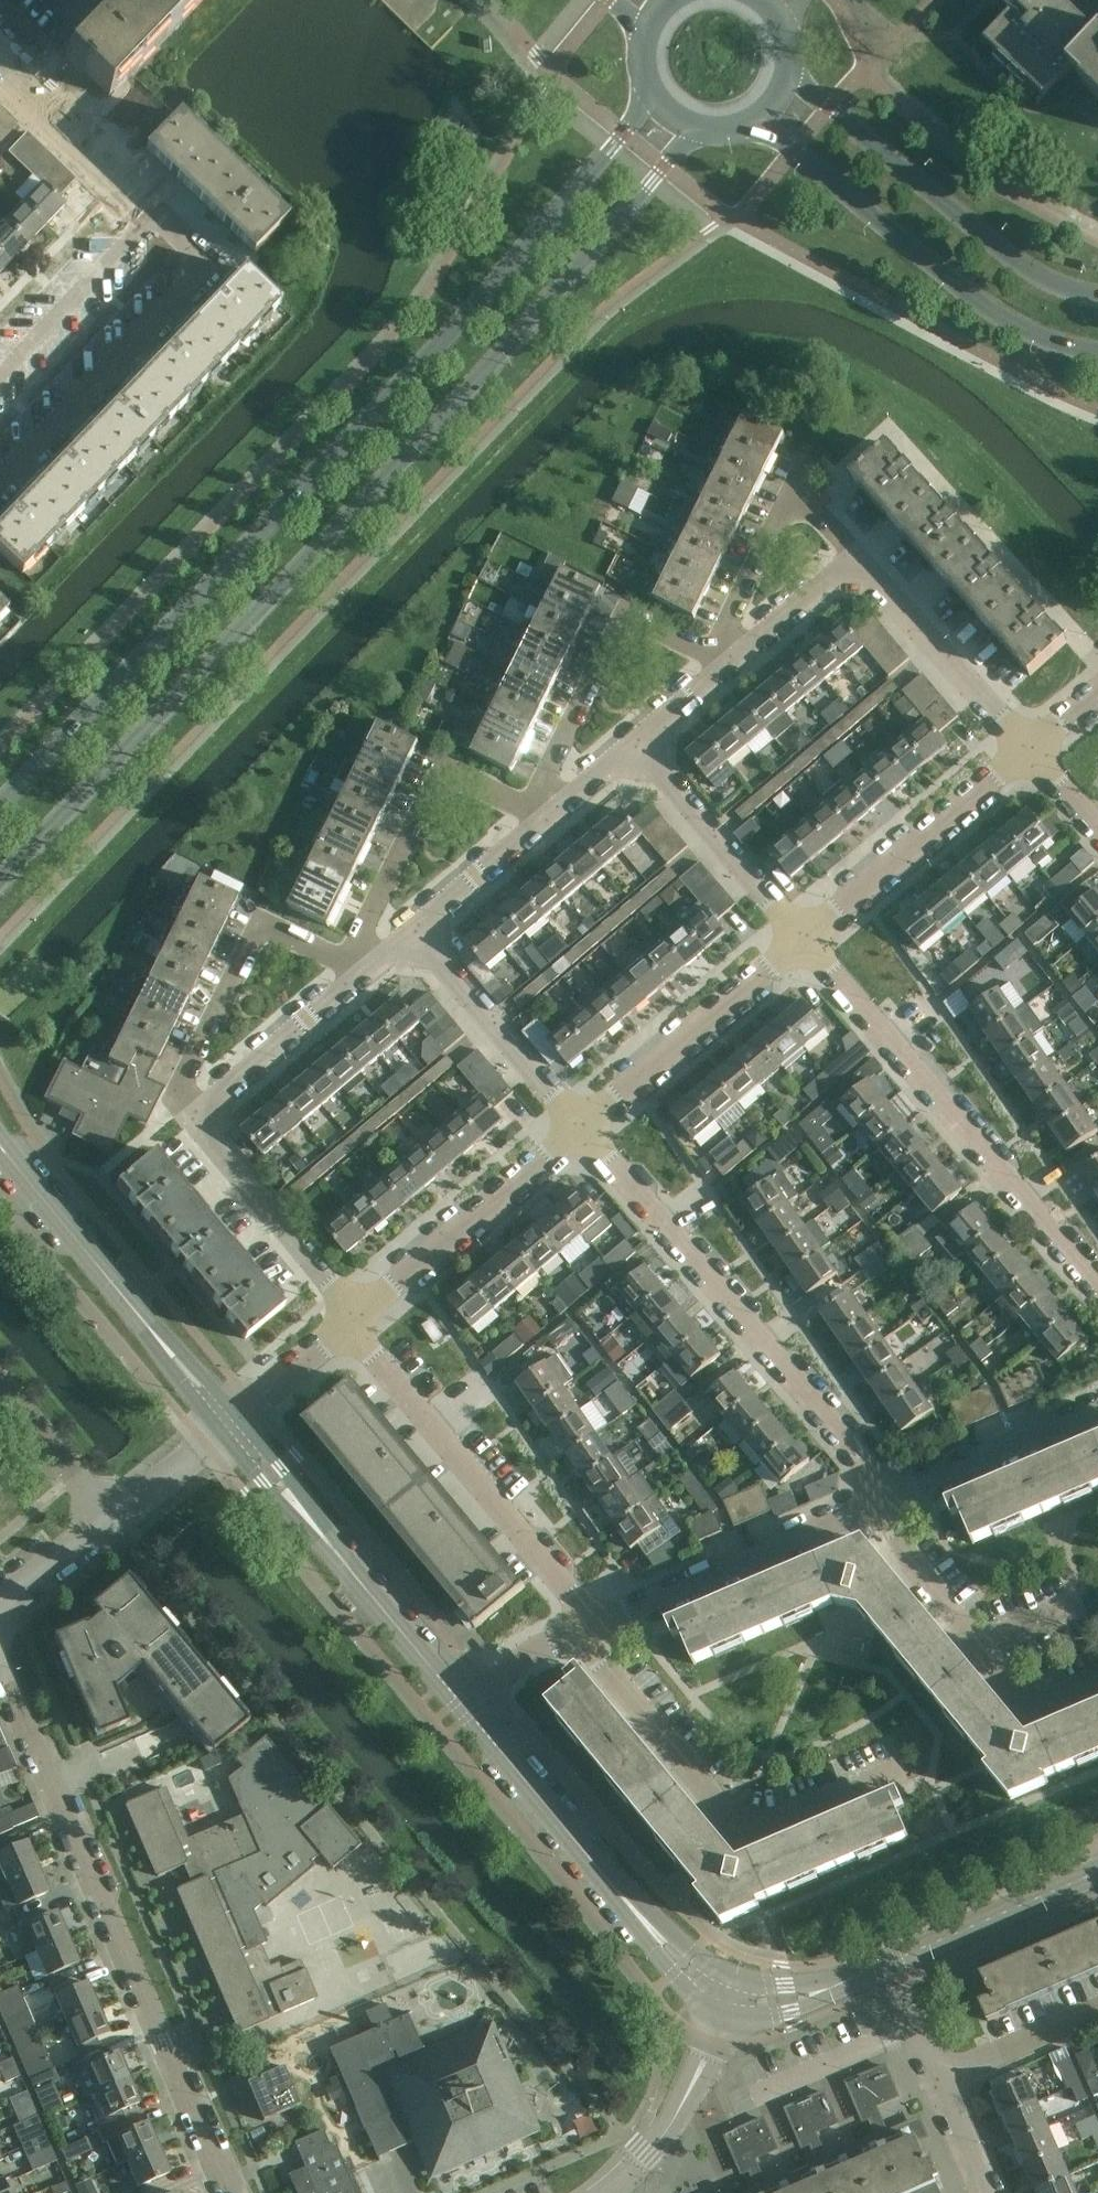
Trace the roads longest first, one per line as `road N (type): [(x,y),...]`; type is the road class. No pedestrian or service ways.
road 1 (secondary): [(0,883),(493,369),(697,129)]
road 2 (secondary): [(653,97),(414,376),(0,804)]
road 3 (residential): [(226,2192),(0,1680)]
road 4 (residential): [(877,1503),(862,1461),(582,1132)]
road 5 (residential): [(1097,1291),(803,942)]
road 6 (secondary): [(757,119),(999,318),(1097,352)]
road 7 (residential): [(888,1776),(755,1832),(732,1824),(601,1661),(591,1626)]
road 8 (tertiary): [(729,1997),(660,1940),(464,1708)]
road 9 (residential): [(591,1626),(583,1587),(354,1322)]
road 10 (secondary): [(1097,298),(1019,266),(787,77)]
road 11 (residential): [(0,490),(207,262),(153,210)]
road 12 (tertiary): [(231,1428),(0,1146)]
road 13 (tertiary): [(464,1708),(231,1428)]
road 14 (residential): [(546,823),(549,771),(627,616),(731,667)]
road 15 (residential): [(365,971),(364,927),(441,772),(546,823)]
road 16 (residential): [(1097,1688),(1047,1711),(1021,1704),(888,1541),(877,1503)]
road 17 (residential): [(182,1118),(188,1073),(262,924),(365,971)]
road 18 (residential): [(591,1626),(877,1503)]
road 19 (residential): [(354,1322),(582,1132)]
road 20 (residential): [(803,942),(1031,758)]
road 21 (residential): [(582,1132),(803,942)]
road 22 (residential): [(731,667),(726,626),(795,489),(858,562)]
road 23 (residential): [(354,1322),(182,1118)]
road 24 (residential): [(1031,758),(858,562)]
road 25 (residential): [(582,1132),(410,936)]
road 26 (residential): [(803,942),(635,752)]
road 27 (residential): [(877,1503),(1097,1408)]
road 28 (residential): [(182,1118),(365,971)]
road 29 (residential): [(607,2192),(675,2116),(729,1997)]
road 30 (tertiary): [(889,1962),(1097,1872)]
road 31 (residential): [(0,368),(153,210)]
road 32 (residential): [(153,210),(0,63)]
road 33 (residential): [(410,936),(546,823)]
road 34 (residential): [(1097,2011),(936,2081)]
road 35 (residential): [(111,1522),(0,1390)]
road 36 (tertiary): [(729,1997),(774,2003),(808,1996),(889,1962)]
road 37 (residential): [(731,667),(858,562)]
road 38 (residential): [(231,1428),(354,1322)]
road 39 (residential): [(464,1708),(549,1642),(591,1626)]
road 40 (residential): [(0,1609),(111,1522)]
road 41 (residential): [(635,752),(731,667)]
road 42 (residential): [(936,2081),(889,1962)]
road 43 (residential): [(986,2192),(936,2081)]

### TASK INSTRUCTIONS
Which lines of the data include the word "secondary"? Copy each one.

### FINISHED EXERCISE
road 1 (secondary): [(0,883),(493,369),(697,129)]
road 2 (secondary): [(653,97),(414,376),(0,804)]
road 6 (secondary): [(757,119),(999,318),(1097,352)]
road 10 (secondary): [(1097,298),(1019,266),(787,77)]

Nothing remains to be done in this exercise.